**Stored items**
■ ■ ■ ■

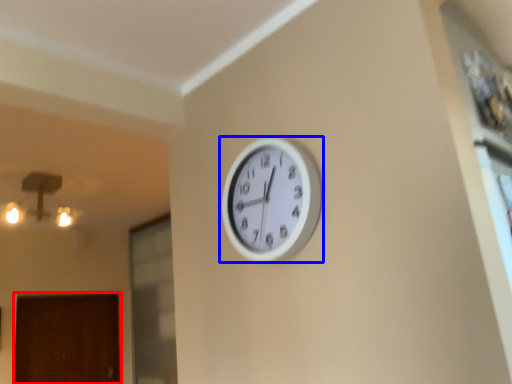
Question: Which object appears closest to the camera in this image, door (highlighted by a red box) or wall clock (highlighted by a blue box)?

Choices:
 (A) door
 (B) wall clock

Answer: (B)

■ ■ ■ ■

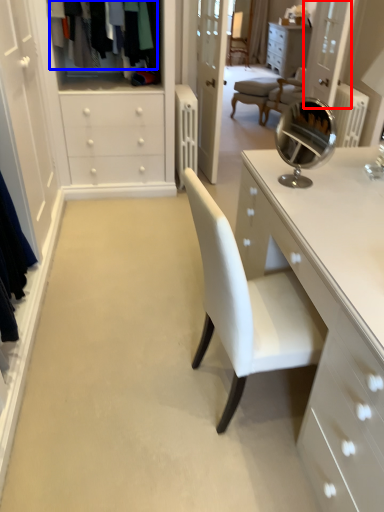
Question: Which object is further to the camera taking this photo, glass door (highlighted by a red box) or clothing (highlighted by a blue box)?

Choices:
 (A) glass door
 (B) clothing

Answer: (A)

■ ■ ■ ■

Copy the lines verbatim, starting at the line that contains "Question: Which object appears" and ending after the line that contains "(B) wall clock".

Question: Which object appears closest to the camera in this image, door (highlighted by a red box) or wall clock (highlighted by a blue box)?

Choices:
 (A) door
 (B) wall clock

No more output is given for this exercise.